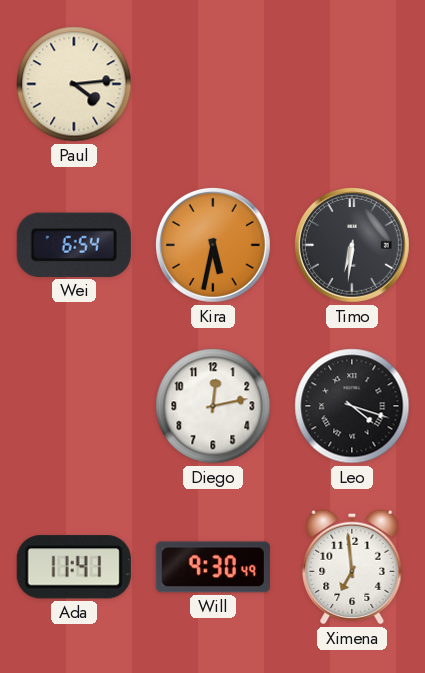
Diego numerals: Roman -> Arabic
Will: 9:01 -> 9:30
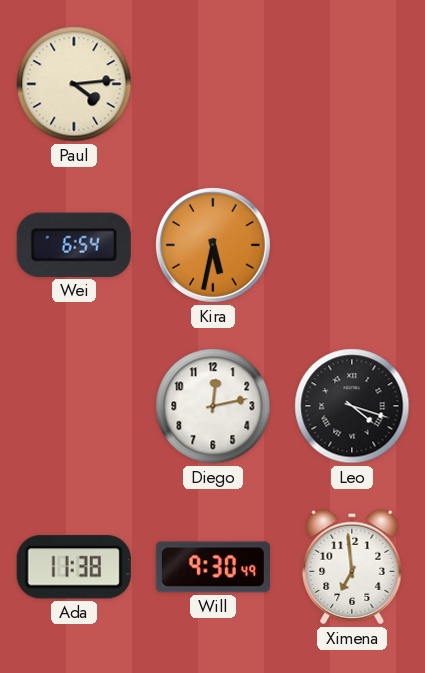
Timo: 6:31 -> none
Ada: 11:41 -> 11:38
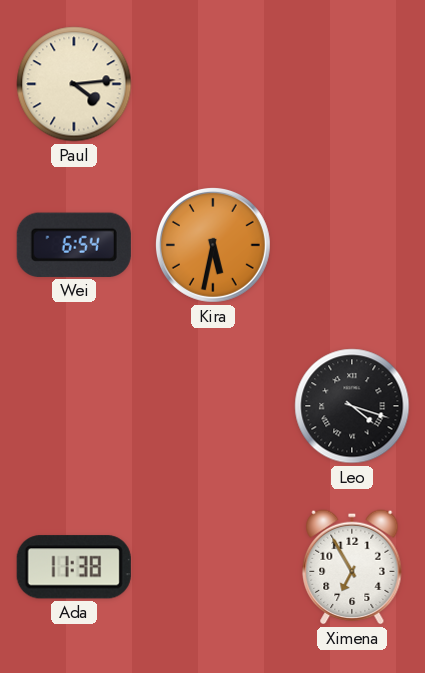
Diego: 12:13 -> none
Will: 9:30 -> none
Ximena: 6:59 -> 6:55
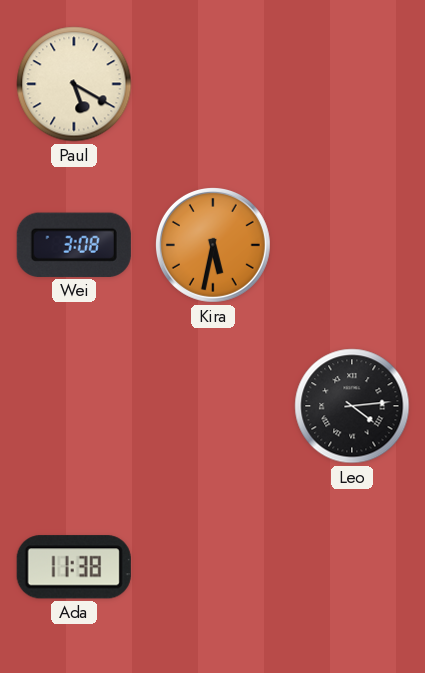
Paul: 4:14 -> 5:20
Wei: 6:54 -> 3:08
Leo: 4:18 -> 4:14
Ximena: 6:55 -> none
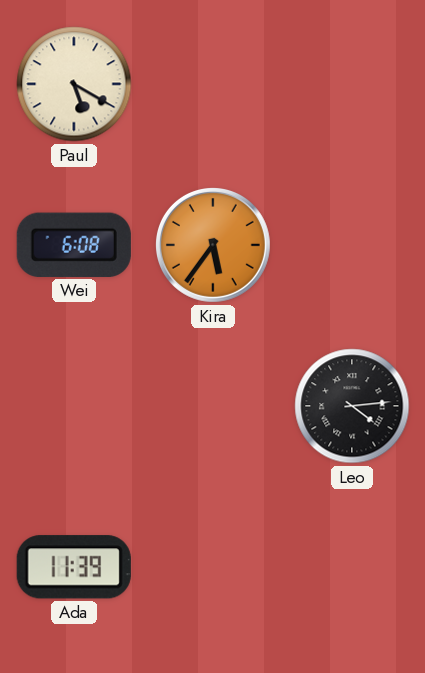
Wei: 3:08 -> 6:08
Kira: 5:32 -> 5:36
Ada: 11:38 -> 11:39
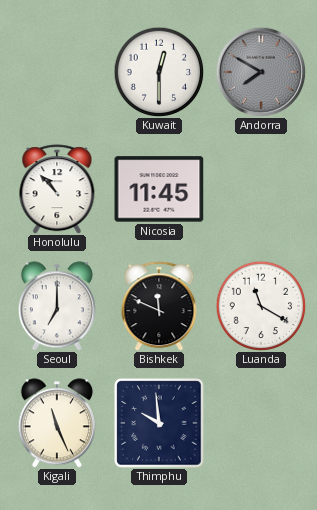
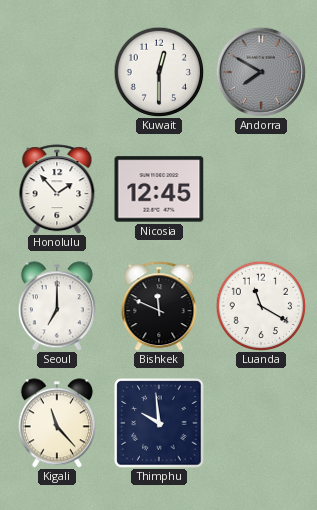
Honolulu: 10:53 -> 1:53
Nicosia: 11:45 -> 12:45
Kigali: 11:26 -> 11:23
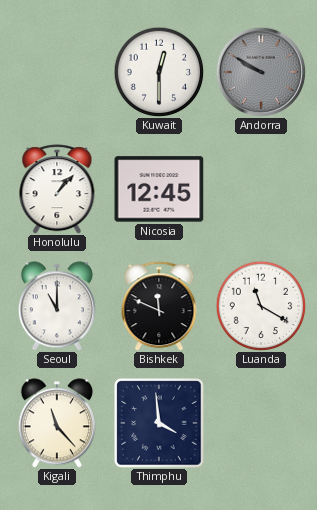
Andorra: 7:50 -> 9:50
Honolulu: 1:53 -> 1:07
Seoul: 7:00 -> 11:00
Thimphu: 9:59 -> 3:59
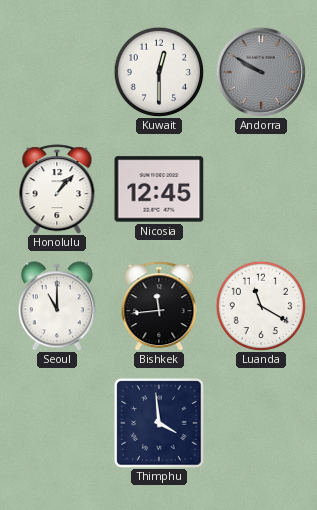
Bishkek: 11:49 -> 11:44
Kigali: 11:23 -> none
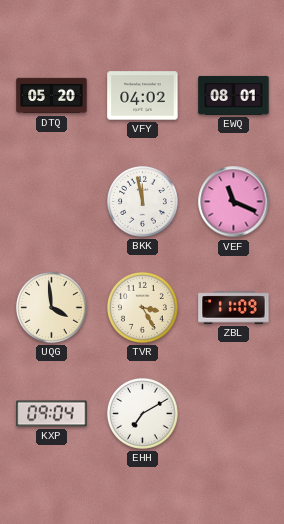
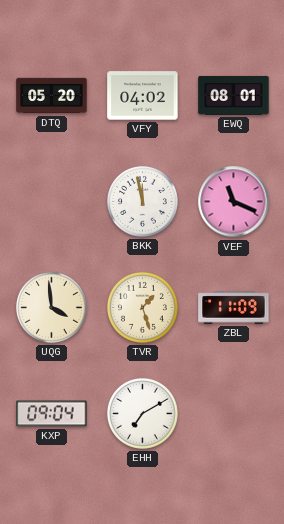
TVR: 3:25 -> 1:27
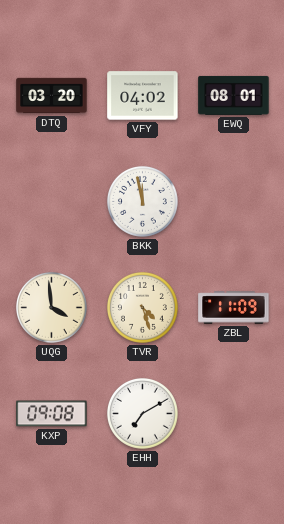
DTQ: 05:20 -> 03:20
VEF: 11:19 -> none
TVR: 1:27 -> 4:27
KXP: 09:04 -> 09:08
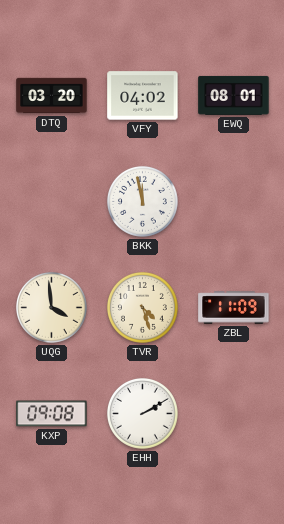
EHH: 7:10 -> 2:10
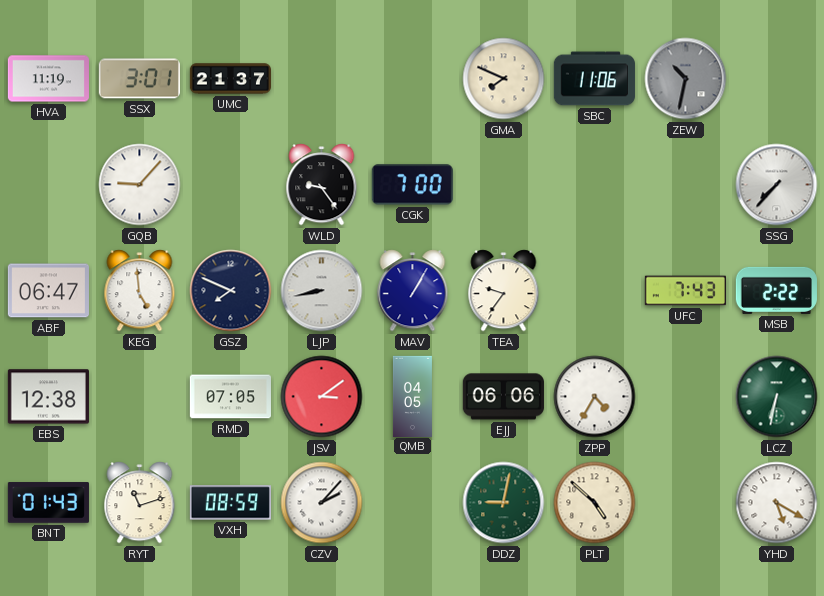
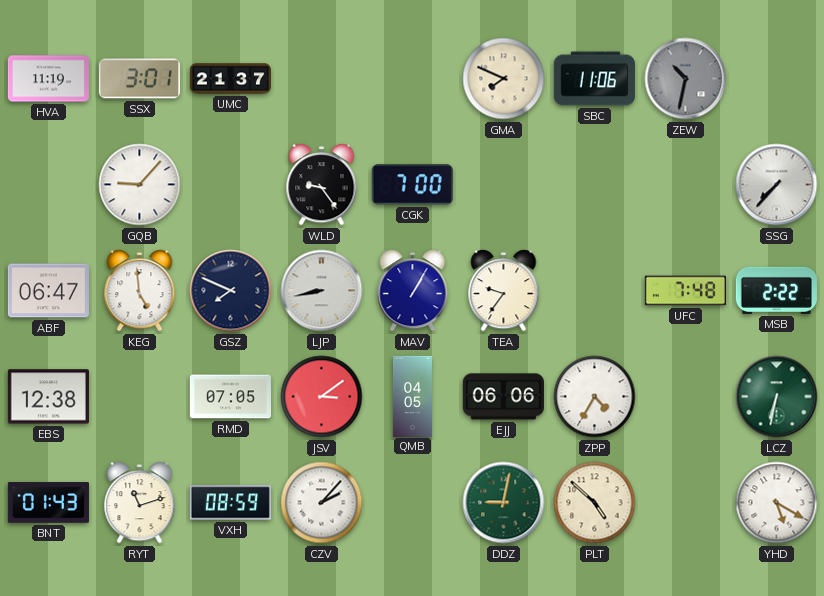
UFC: 7:43 -> 7:48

◇ ◇ ◇

Exercise
Copy out every line in the rows above without any changes, and leave out the pictures.

Reply
Diego numerals: Roman -> Arabic
Will: 9:01 -> 9:30
Timo: 6:31 -> none
Ada: 11:41 -> 11:38
Diego: 12:13 -> none
Will: 9:30 -> none
Ximena: 6:59 -> 6:55
Paul: 4:14 -> 5:20
Wei: 6:54 -> 3:08
Leo: 4:18 -> 4:14
Ximena: 6:55 -> none
Wei: 3:08 -> 6:08
Kira: 5:32 -> 5:36
Ada: 11:38 -> 11:39
Honolulu: 10:53 -> 1:53
Nicosia: 11:45 -> 12:45
Kigali: 11:26 -> 11:23
Andorra: 7:50 -> 9:50
Honolulu: 1:53 -> 1:07
Seoul: 7:00 -> 11:00
Thimphu: 9:59 -> 3:59
Bishkek: 11:49 -> 11:44
Kigali: 11:23 -> none
TVR: 3:25 -> 1:27
DTQ: 05:20 -> 03:20
VEF: 11:19 -> none
TVR: 1:27 -> 4:27
KXP: 09:04 -> 09:08
EHH: 7:10 -> 2:10
UFC: 7:43 -> 7:48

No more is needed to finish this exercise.